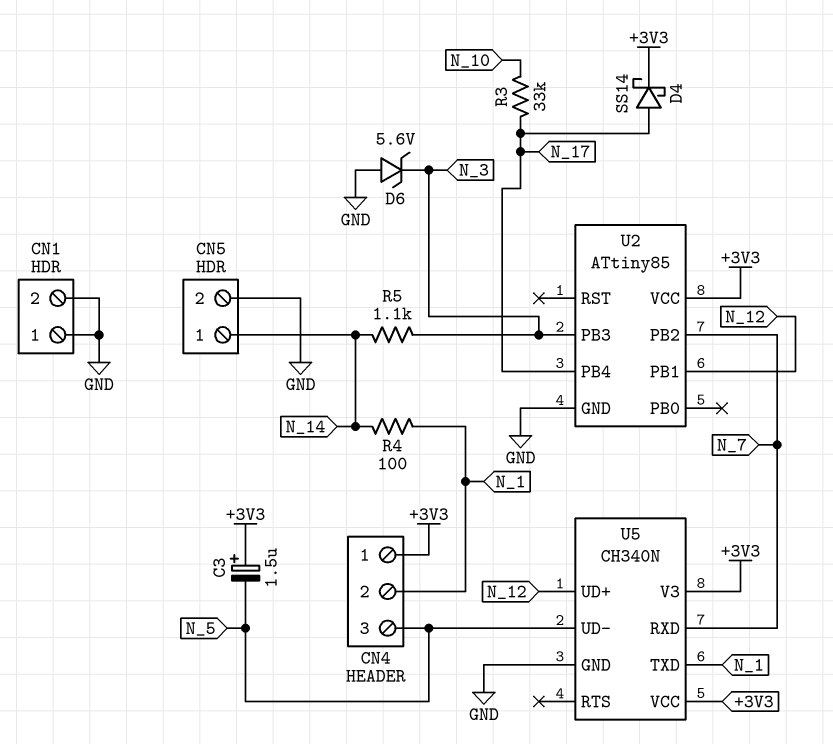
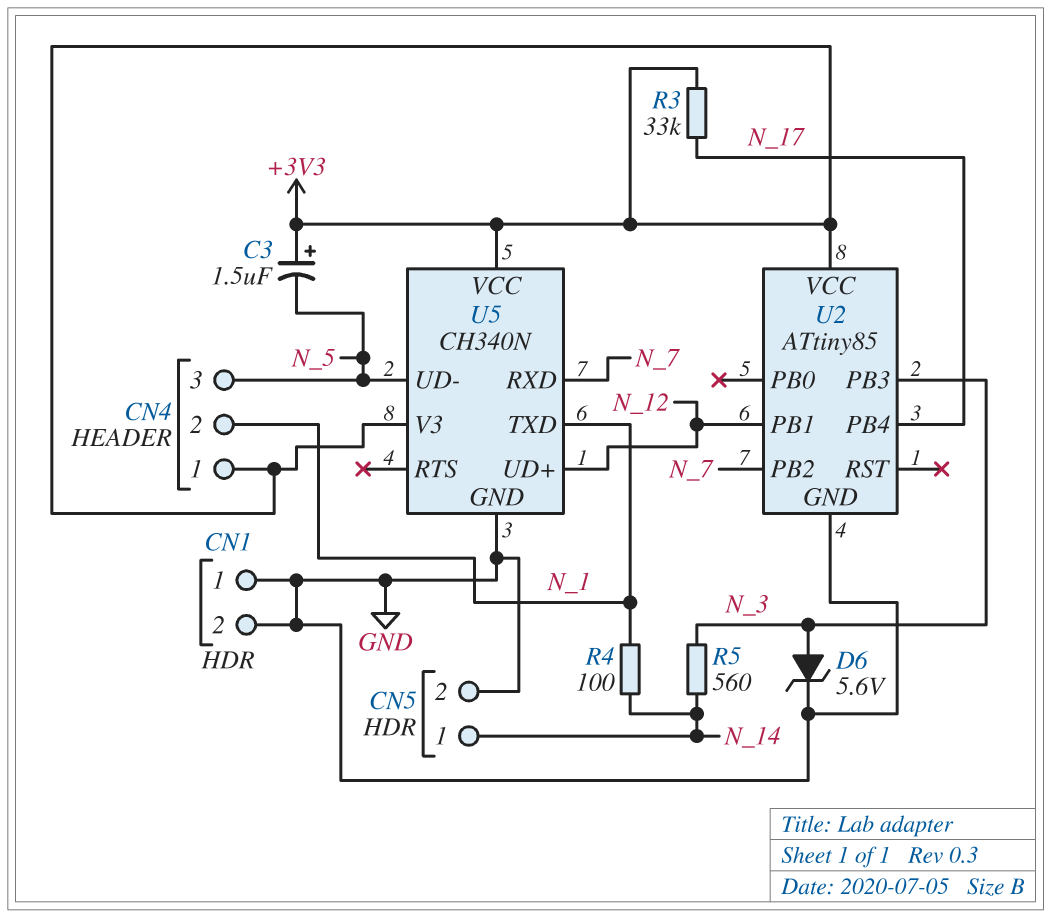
D4: schottky SS14 (A N_17, K +3V3) -> none
D6: zener 5.6V (A GND, K N_3) -> zener 5.6V (A N_3, K GND)
R3: 33k (N_10, N_17) -> 33k (+3V3, N_17)
R5: 1.1k (N_3, N_14) -> 560 (N_3, N_14)

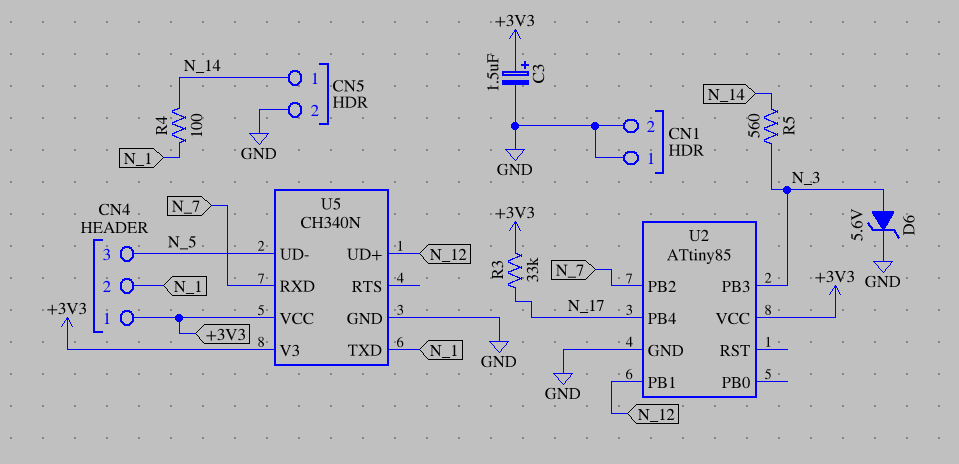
C3: 1.5uF (plus +3V3, minus N_5) -> 1.5uF (plus +3V3, minus GND)

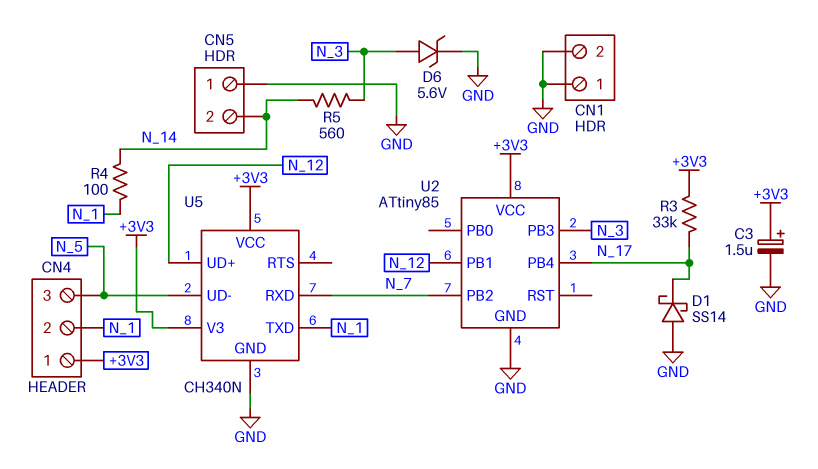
CN5 pin 1: N_14 -> GND
CN5 pin 2: GND -> N_14
D1: none -> schottky SS14 (A GND, K N_17)

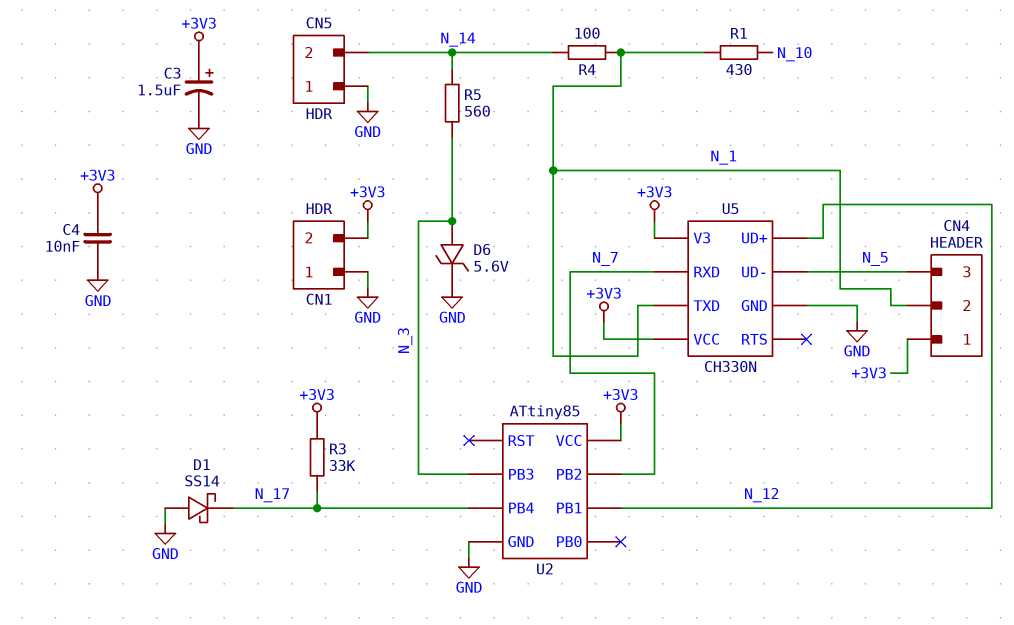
C4: none -> 10nF (+3V3, GND)
CN1 pin 2: GND -> +3V3
R1: none -> 430 (N_1, N_10)
U5: CH340N -> CH330N

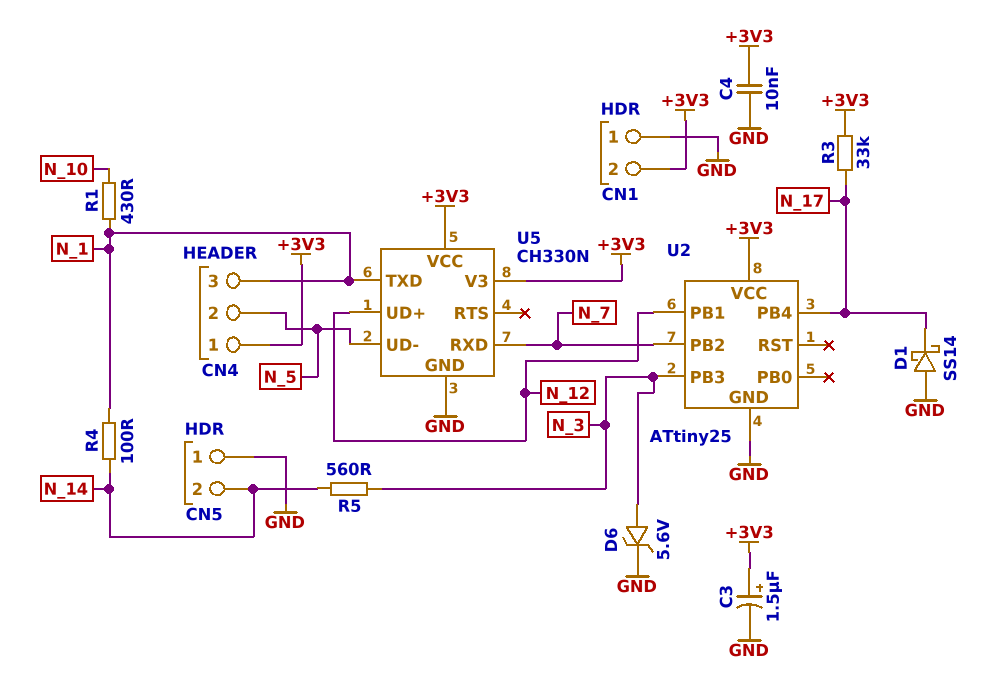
CN4 pin 2: N_1 -> N_5
CN4 pin 3: N_5 -> N_1
U2: ATtiny85 -> ATtiny25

> [DIRECTIONS]: Beginning with the line with "R1: none -> 430 (N_1, N_10)", repeat the entries above exactly, up to and including the last line, leaving out pictures.

> [COMPLETED EXERCISE]:
R1: none -> 430 (N_1, N_10)
U5: CH340N -> CH330N

CN4 pin 2: N_1 -> N_5
CN4 pin 3: N_5 -> N_1
U2: ATtiny85 -> ATtiny25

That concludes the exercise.